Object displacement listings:
__________________________________________________
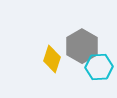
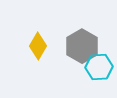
yellow diamond: moved 14 px left, 13 px up; rotated 12 degrees clockwise
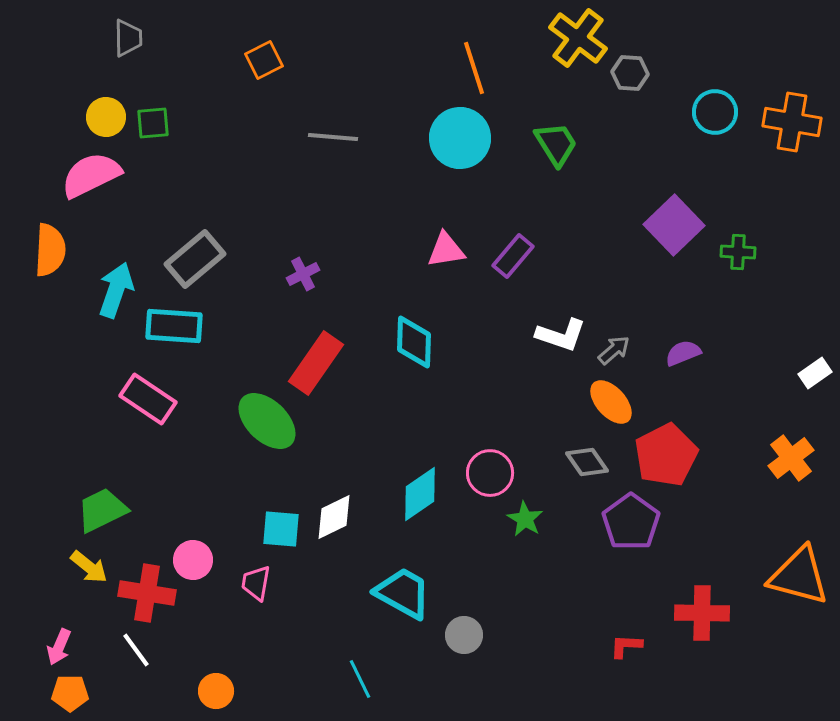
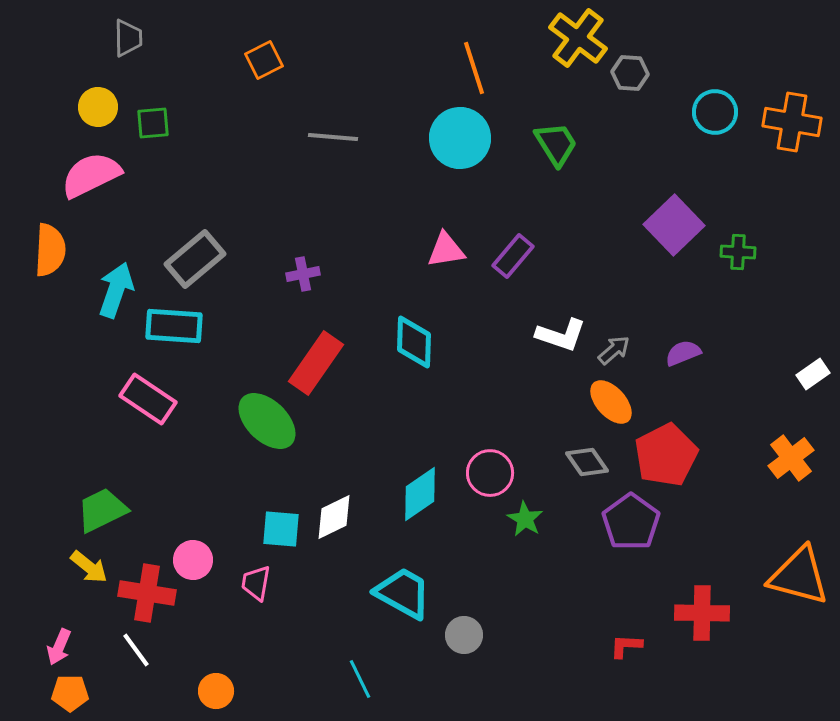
yellow circle at (106, 117): moved 8 px left, 10 px up
purple cross at (303, 274): rotated 16 degrees clockwise
white rectangle at (815, 373): moved 2 px left, 1 px down
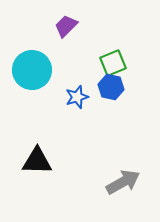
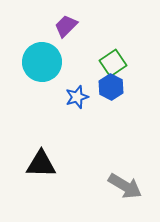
green square: rotated 12 degrees counterclockwise
cyan circle: moved 10 px right, 8 px up
blue hexagon: rotated 15 degrees clockwise
black triangle: moved 4 px right, 3 px down
gray arrow: moved 2 px right, 4 px down; rotated 60 degrees clockwise
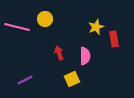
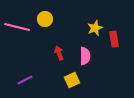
yellow star: moved 1 px left, 1 px down
yellow square: moved 1 px down
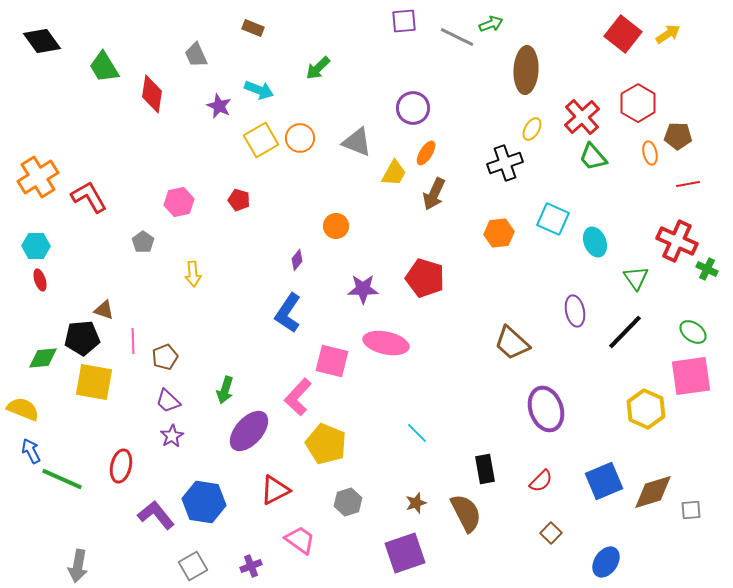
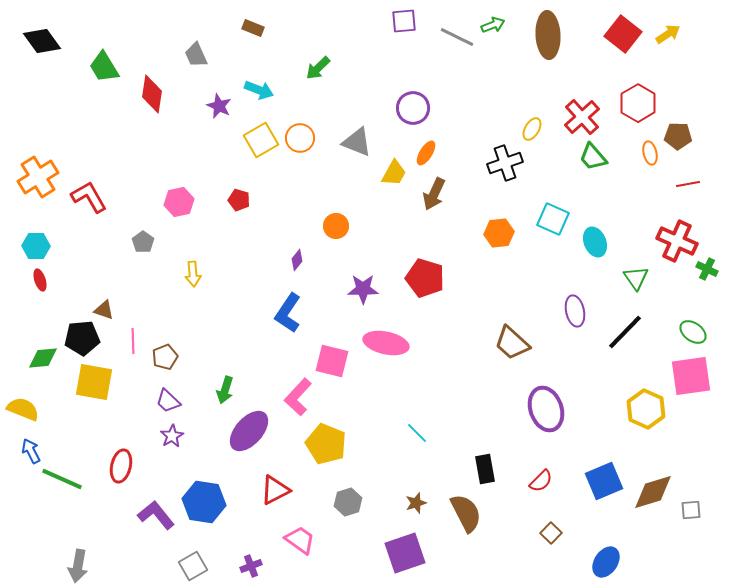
green arrow at (491, 24): moved 2 px right, 1 px down
brown ellipse at (526, 70): moved 22 px right, 35 px up; rotated 6 degrees counterclockwise
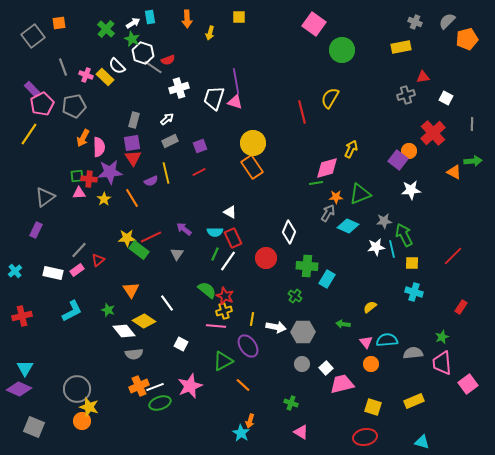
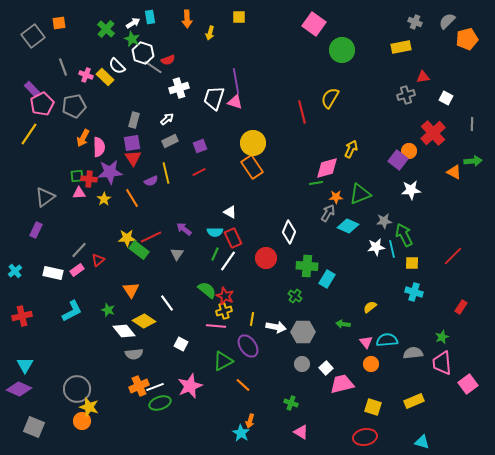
cyan triangle at (25, 368): moved 3 px up
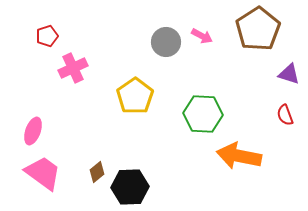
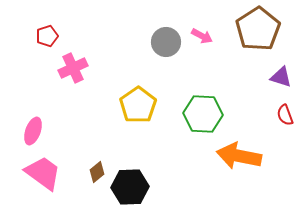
purple triangle: moved 8 px left, 3 px down
yellow pentagon: moved 3 px right, 9 px down
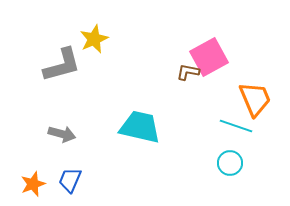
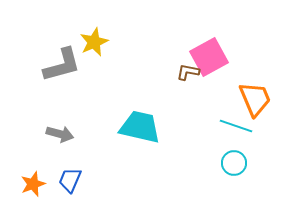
yellow star: moved 3 px down
gray arrow: moved 2 px left
cyan circle: moved 4 px right
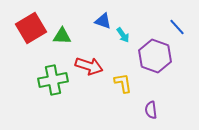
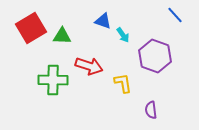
blue line: moved 2 px left, 12 px up
green cross: rotated 12 degrees clockwise
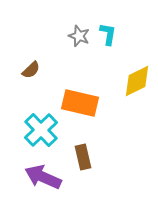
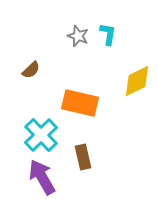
gray star: moved 1 px left
cyan cross: moved 5 px down
purple arrow: moved 1 px left; rotated 36 degrees clockwise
__________________________________________________
What is expected. Although the records contain pictures, the copy should hold only their text, reproduced exactly.

Answer section.
yellow diamond: moved 14 px left, 13 px up; rotated 12 degrees clockwise
yellow circle at (106, 117): moved 8 px left, 10 px up
purple cross at (303, 274): rotated 16 degrees clockwise
white rectangle at (815, 373): moved 2 px left, 1 px down
green square: rotated 12 degrees counterclockwise
cyan circle: moved 10 px right, 8 px up
blue hexagon: rotated 15 degrees clockwise
black triangle: moved 4 px right, 3 px down
gray arrow: moved 2 px right, 4 px down; rotated 60 degrees clockwise
yellow star: moved 1 px left, 1 px down
yellow square: moved 1 px down
green arrow at (491, 24): moved 2 px right, 1 px down
brown ellipse at (526, 70): moved 22 px right, 35 px up; rotated 6 degrees counterclockwise
cyan triangle at (25, 368): moved 3 px up
purple triangle: moved 8 px left, 3 px down
yellow pentagon: moved 3 px right, 9 px down
yellow star: moved 3 px down
gray arrow: moved 2 px left
cyan circle: moved 4 px right
blue line: moved 2 px left, 12 px up
green cross: rotated 12 degrees clockwise
gray star: moved 1 px left
cyan cross: moved 5 px down
purple arrow: moved 1 px left; rotated 36 degrees clockwise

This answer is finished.